RECORDS FOR THE TASK: Begin
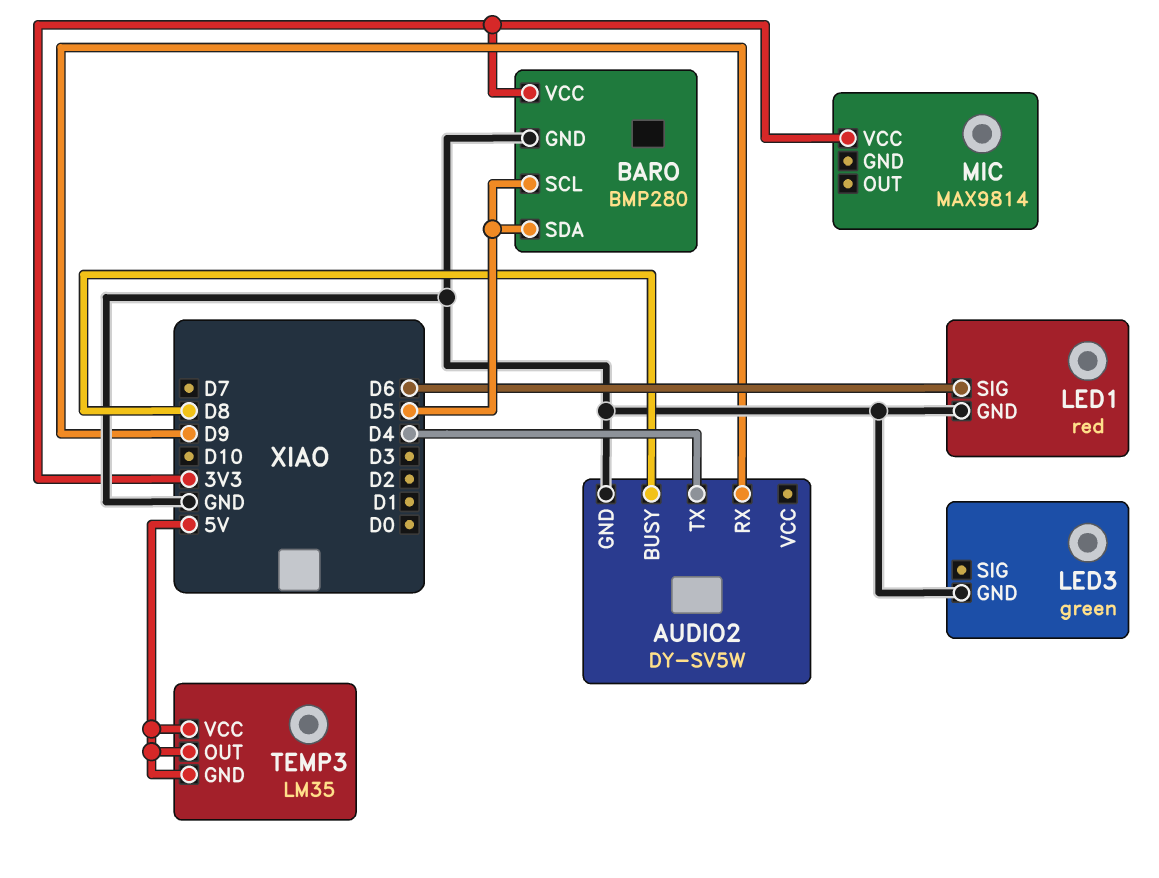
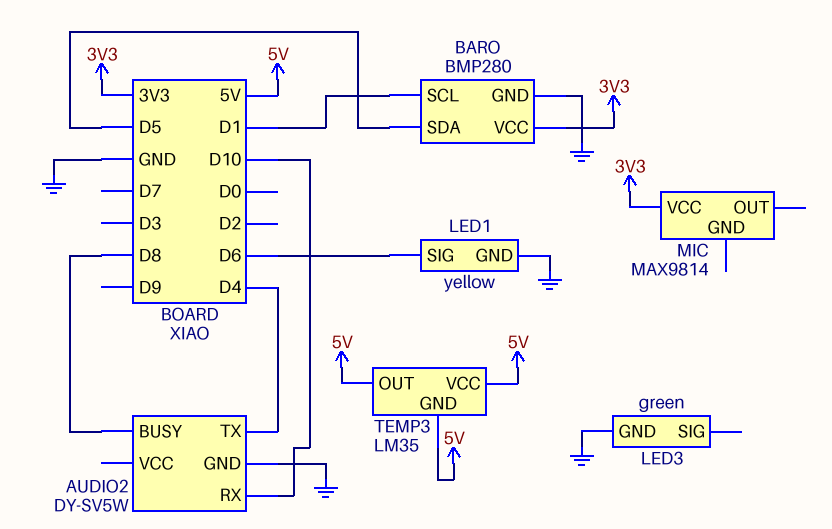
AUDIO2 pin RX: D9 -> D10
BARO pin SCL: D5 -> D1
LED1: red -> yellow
RECORDS FOR THE TASK: End
RECORDS FOR THE TASK: Begin
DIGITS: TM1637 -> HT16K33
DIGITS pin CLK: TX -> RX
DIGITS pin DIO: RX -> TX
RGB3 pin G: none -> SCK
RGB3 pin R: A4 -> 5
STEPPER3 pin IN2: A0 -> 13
RECORDS FOR THE TASK: End
RECORDS FOR THE TASK: Begin
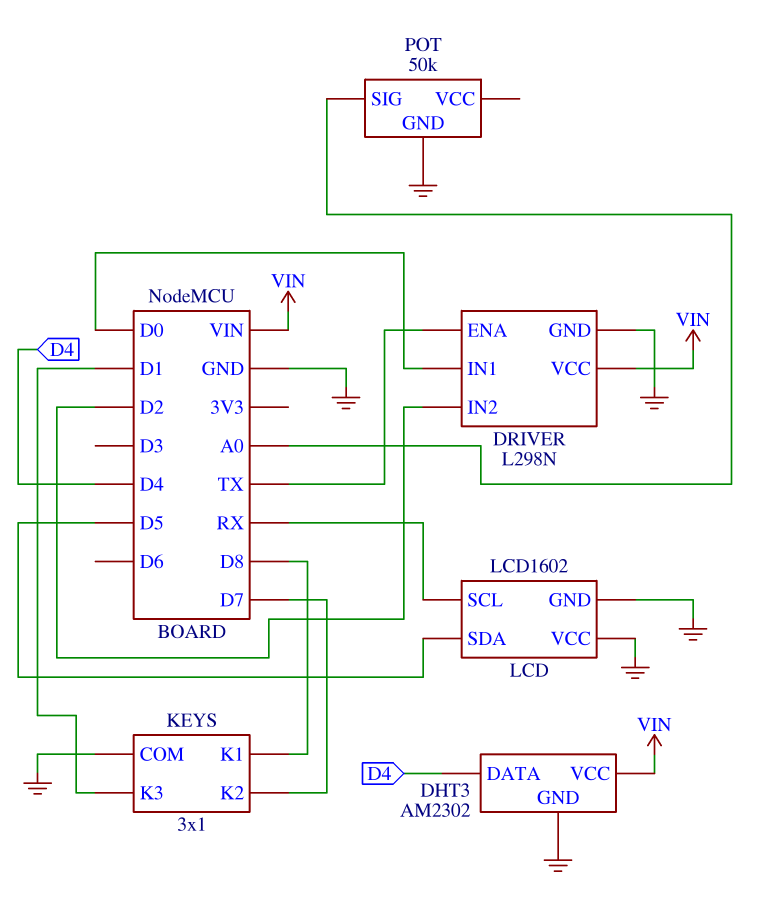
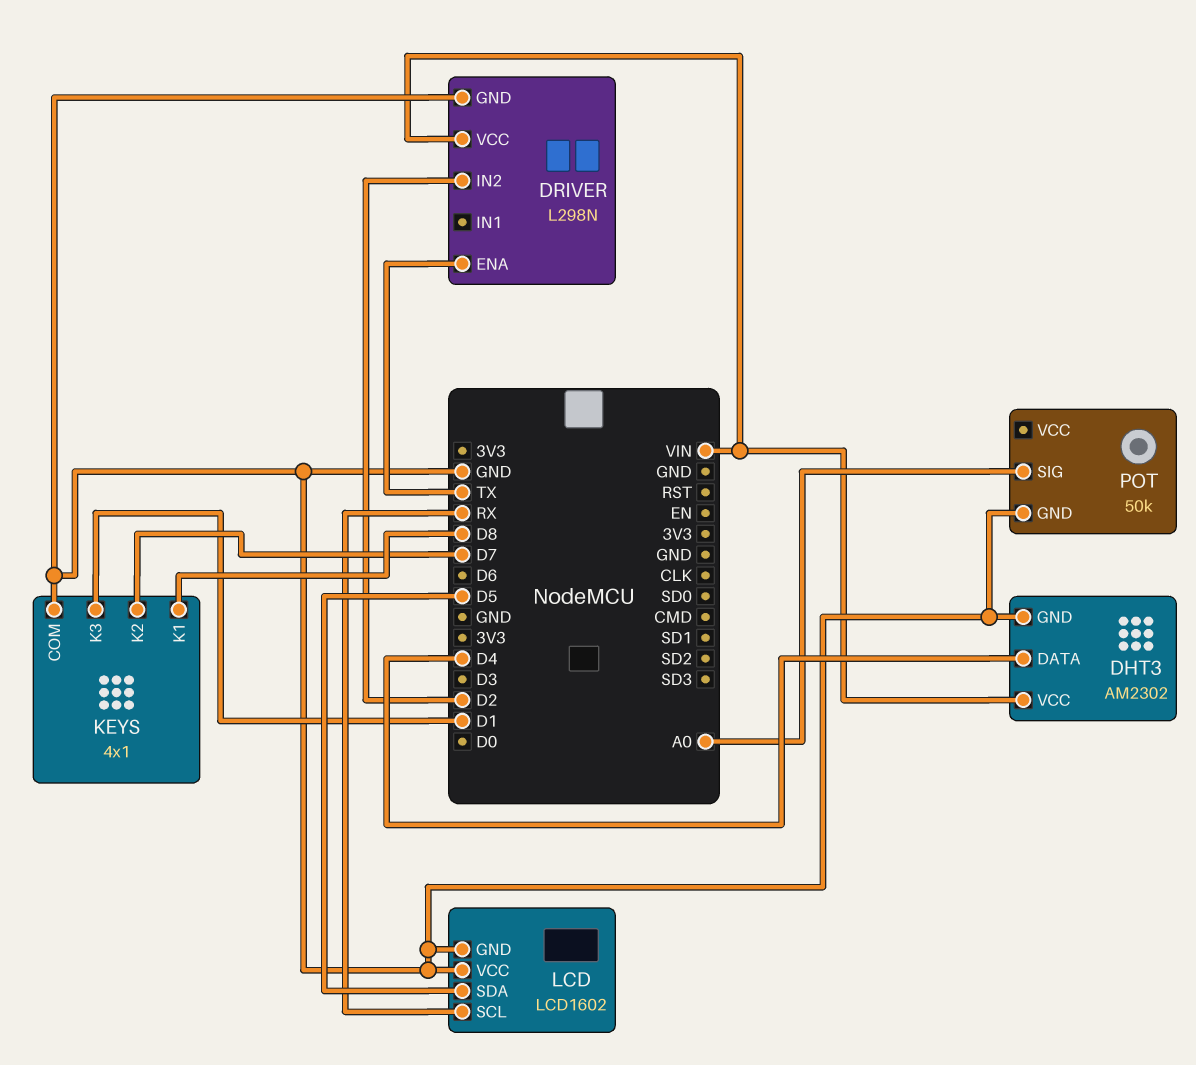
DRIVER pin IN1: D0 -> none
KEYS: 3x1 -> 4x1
RECORDS FOR THE TASK: End
◆ WORK INSTRUCTIONS: Starting at the line that contains "DIGITS pin CLK: TX -> RX" and stopping after the line that contains "STEPPER3 pin IN2: A0 -> 13", write out every line exactly as it appears above, and no other line.

◆ RESPONSE AREA:
DIGITS pin CLK: TX -> RX
DIGITS pin DIO: RX -> TX
RGB3 pin G: none -> SCK
RGB3 pin R: A4 -> 5
STEPPER3 pin IN2: A0 -> 13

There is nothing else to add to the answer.